§ **Entries provided**:
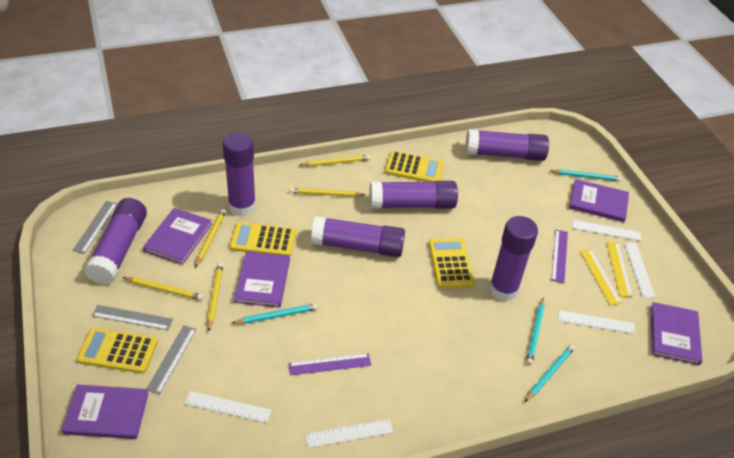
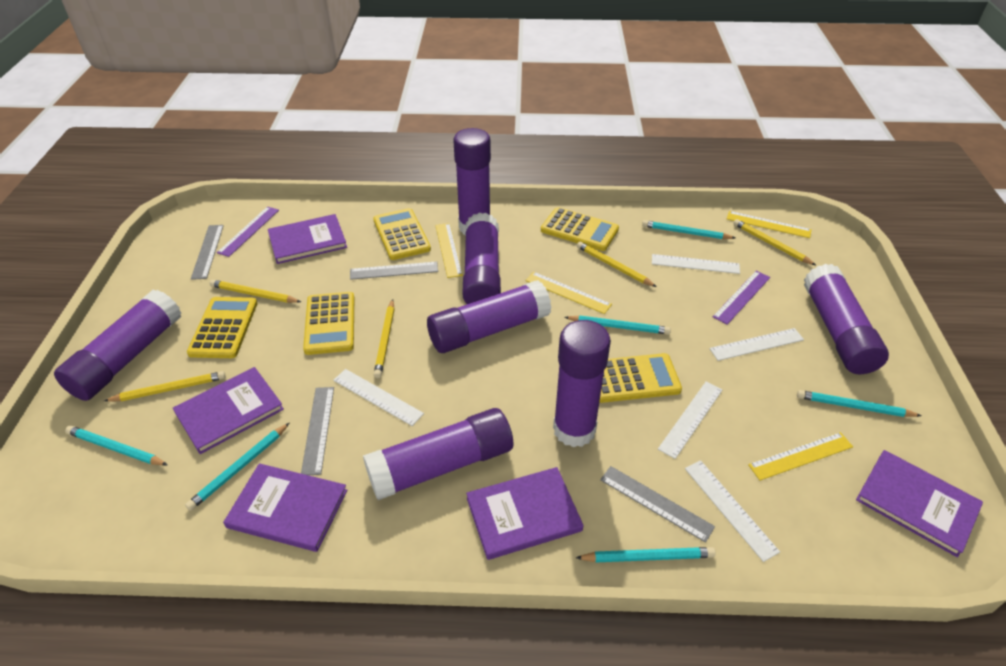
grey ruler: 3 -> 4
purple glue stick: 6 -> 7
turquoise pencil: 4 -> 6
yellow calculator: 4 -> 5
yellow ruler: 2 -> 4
...
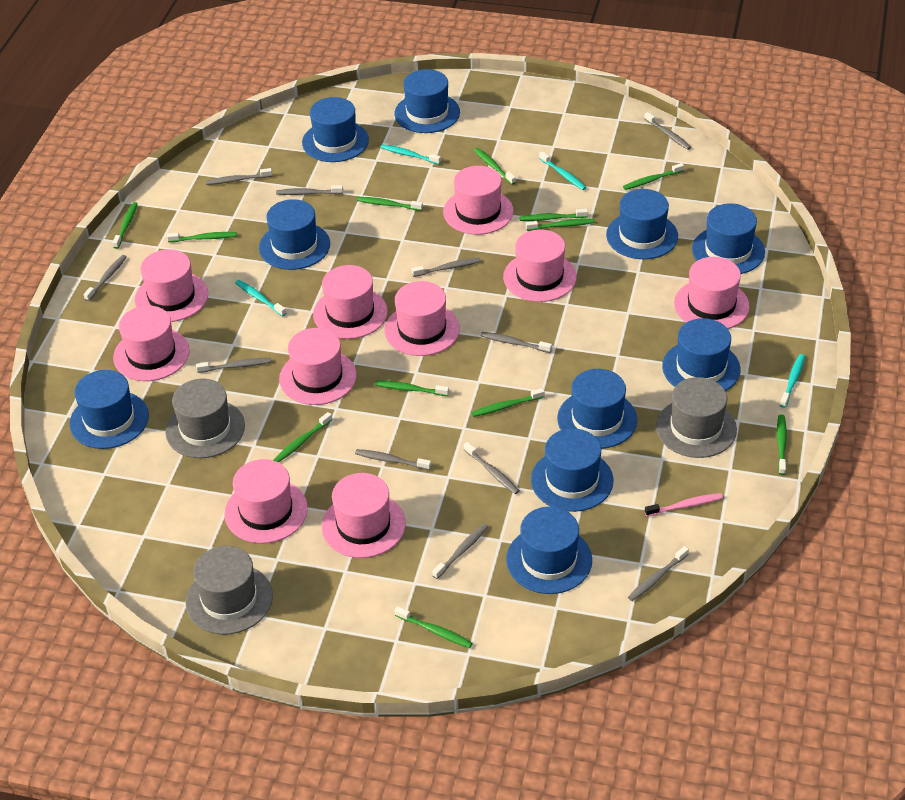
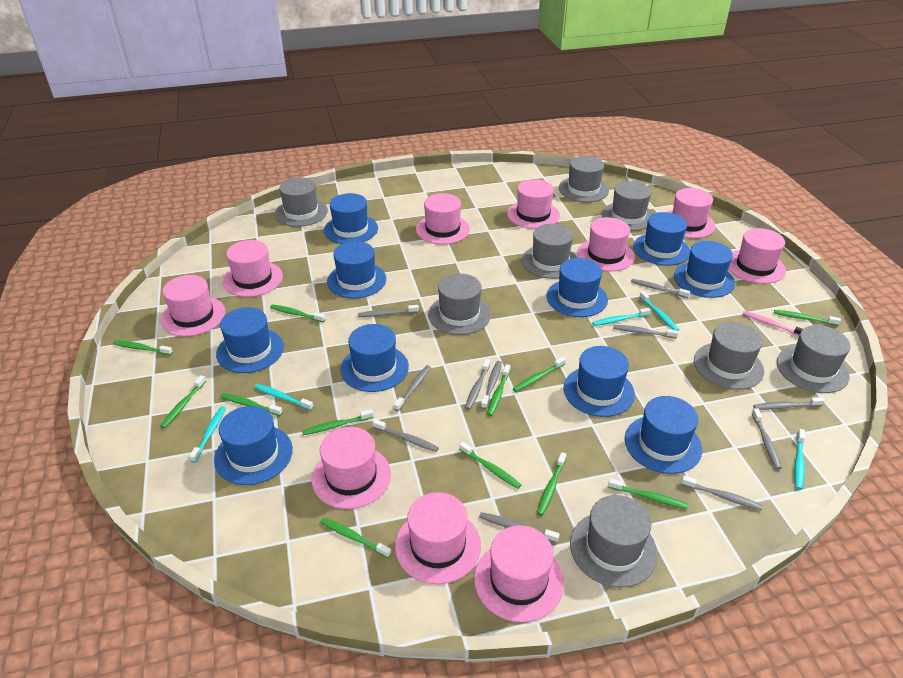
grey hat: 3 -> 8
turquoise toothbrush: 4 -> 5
* * *
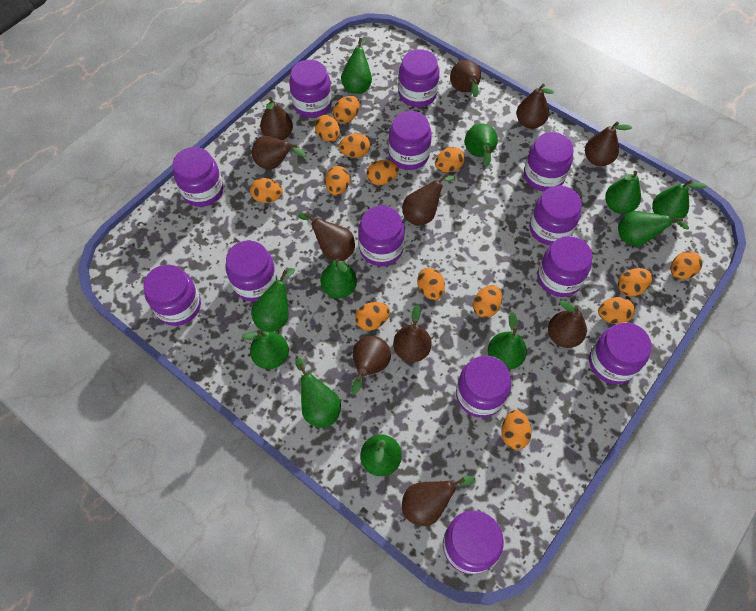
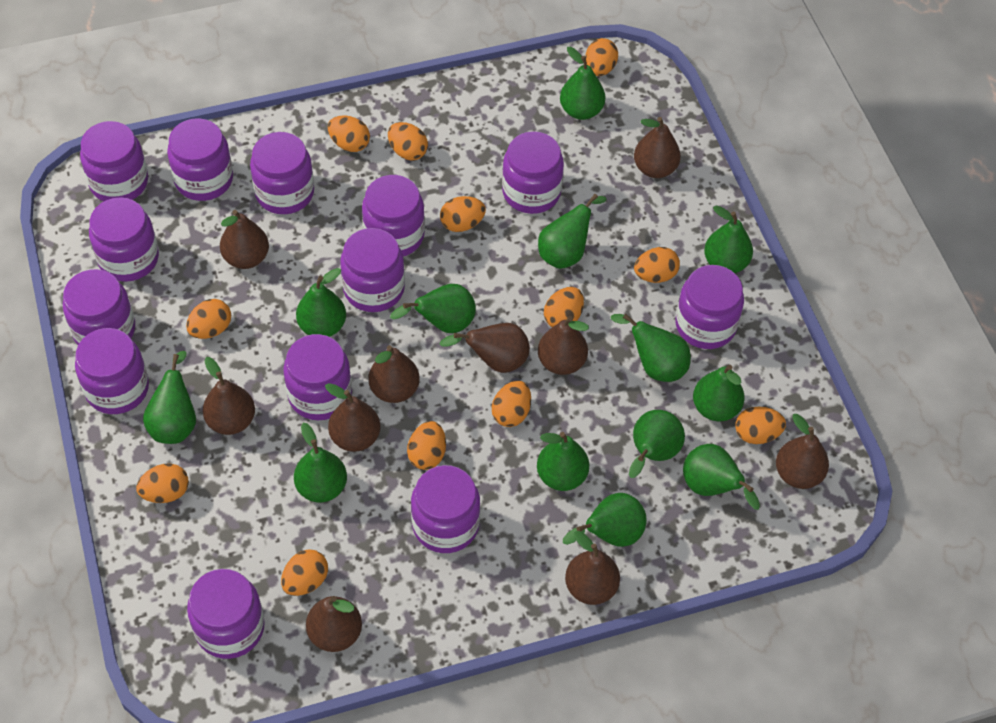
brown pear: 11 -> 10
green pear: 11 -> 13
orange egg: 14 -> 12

§ **Try it**:
For this exercise, output exactly the lines above from the line with "grey ruler: 3 -> 4" to the line with "yellow ruler: 2 -> 4", counting both, and leave out the rest.

§ **Answer box**:
grey ruler: 3 -> 4
purple glue stick: 6 -> 7
turquoise pencil: 4 -> 6
yellow calculator: 4 -> 5
yellow ruler: 2 -> 4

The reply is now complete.